Dataset records:
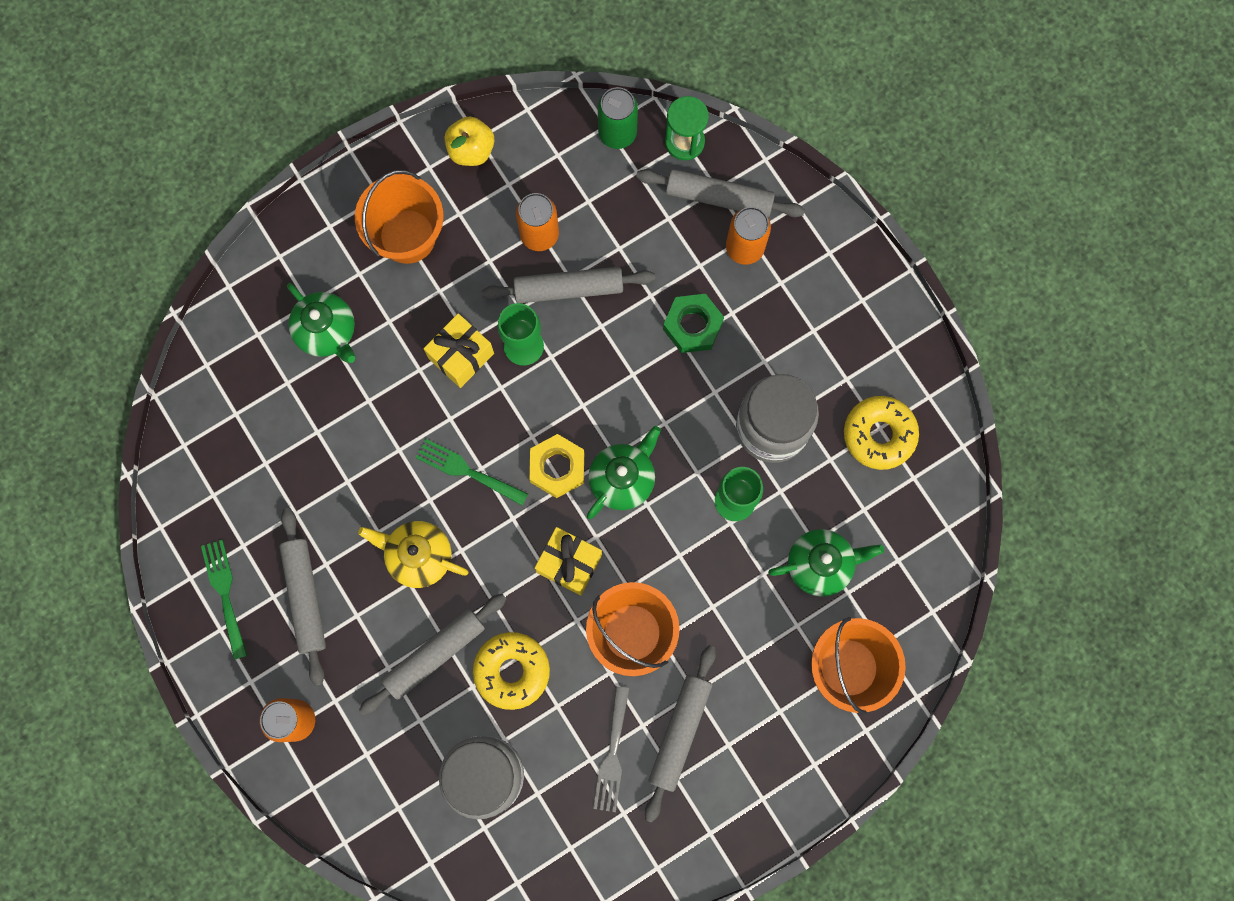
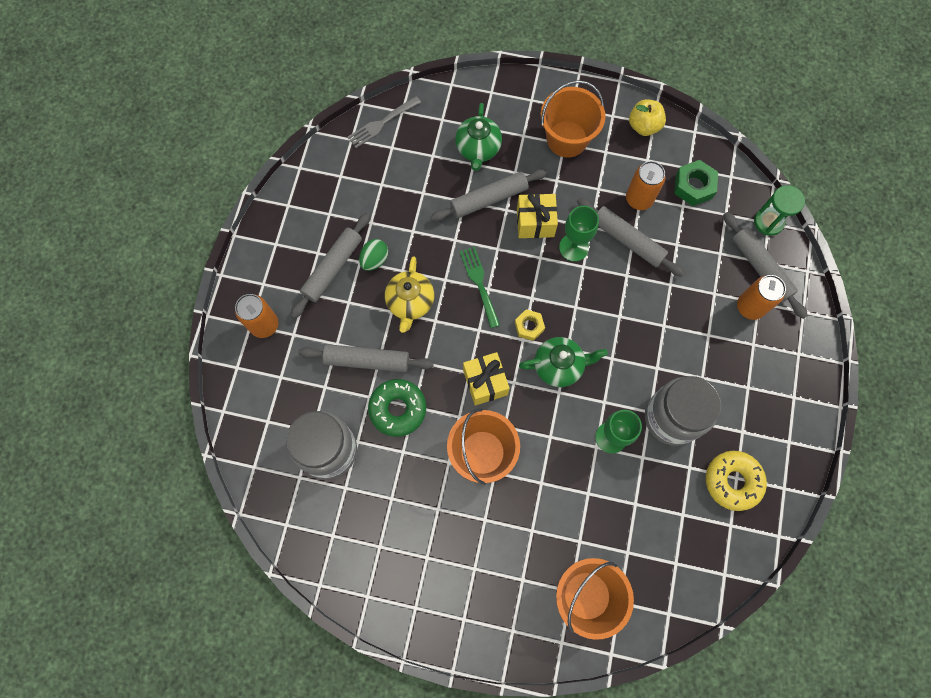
camera: 45 degrees right, 5 degrees down
green fork [201,540,247,660] -> none
yellow teapot [358,521,469,588] -> yellow teapot turned 150 degrees counterclockwise [385,257,434,333]
yellow donut [473,632,550,710] -> green donut [368,379,426,437]
yellow nut [529,434,584,498] -> yellow nut [515,309,545,341], size x0.66
grey fork [593,686,629,812] -> grey fork moved to [347,96,421,148]
green can [598,87,638,149] -> none
grey rolling pin [645,645,716,823] -> grey rolling pin moved to [430,169,548,222]
green nut [663,294,724,353] -> green nut moved to [674,160,718,206]
green teapot [768,529,884,597] -> none
none -> green egg [359,239,388,271]

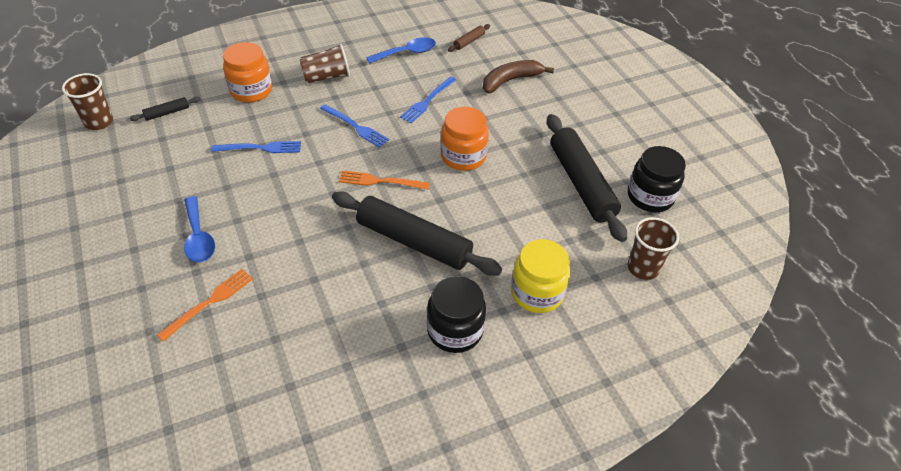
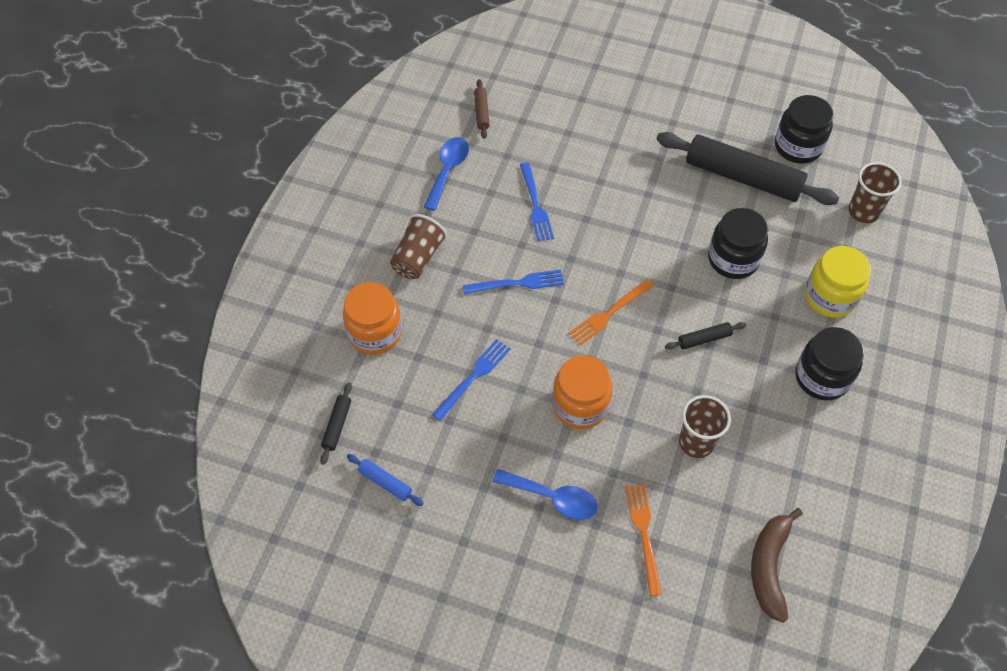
camera: 45 degrees left, 10 degrees up
brown cup [62,73,113,130] -> brown cup moved to [679,395,731,458]
black rolling pin [332,192,502,276] -> black rolling pin [665,322,746,350], size x0.42
orange jar [441,107,489,171] -> orange jar moved to [552,355,612,429]
brown banana [483,60,554,93] -> brown banana moved to [751,508,803,623]
none -> blue rolling pin [347,454,424,506]
none -> black jar [708,208,768,279]

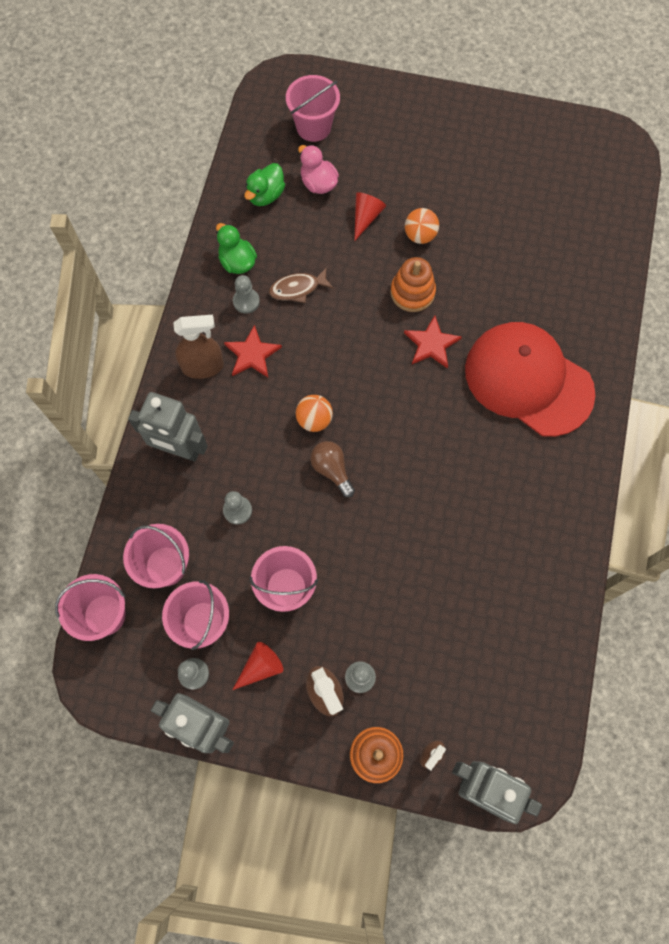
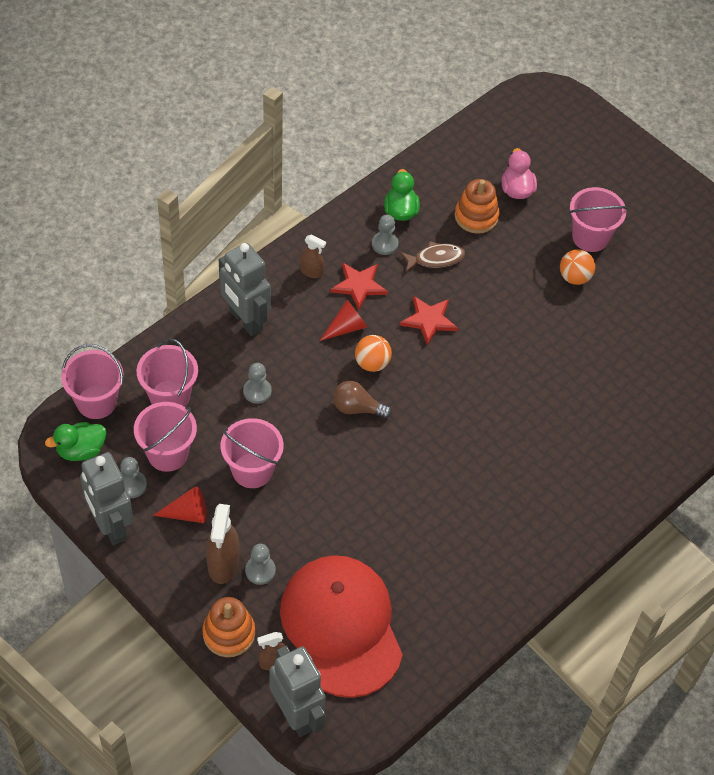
camera: 30 degrees right, 15 degrees down
brown spray bottle [173,315,224,379] -> brown spray bottle [300,235,326,278], size x0.58
green duck [244,163,285,206] -> green duck moved to [45,422,106,461]
brown fish [269,267,334,303] -> brown fish turned 150 degrees clockwise [400,241,465,272]
pink bucket [286,75,340,142] -> pink bucket moved to [569,187,628,252]
brown light bulb [310,441,355,497] -> brown light bulb turned 75 degrees counterclockwise [333,381,392,419]
red cone [354,192,386,241] -> red cone moved to [320,300,367,341]
orange stacking toy [390,257,436,312] -> orange stacking toy moved to [455,179,500,234]
red star [404,316,462,369] -> red star moved to [400,296,458,345]
red cap [465,322,596,437] -> red cap moved to [280,555,403,698]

Your assignment:
With the pictures left out, copy exactly the lines above from the line containing "none -> black jar [708,208,768,279]" through the last line of the entries.

Response to the task:
none -> black jar [708,208,768,279]

camera: 30 degrees right, 15 degrees down
brown spray bottle [173,315,224,379] -> brown spray bottle [300,235,326,278], size x0.58
green duck [244,163,285,206] -> green duck moved to [45,422,106,461]
brown fish [269,267,334,303] -> brown fish turned 150 degrees clockwise [400,241,465,272]
pink bucket [286,75,340,142] -> pink bucket moved to [569,187,628,252]
brown light bulb [310,441,355,497] -> brown light bulb turned 75 degrees counterclockwise [333,381,392,419]
red cone [354,192,386,241] -> red cone moved to [320,300,367,341]
orange stacking toy [390,257,436,312] -> orange stacking toy moved to [455,179,500,234]
red star [404,316,462,369] -> red star moved to [400,296,458,345]
red cap [465,322,596,437] -> red cap moved to [280,555,403,698]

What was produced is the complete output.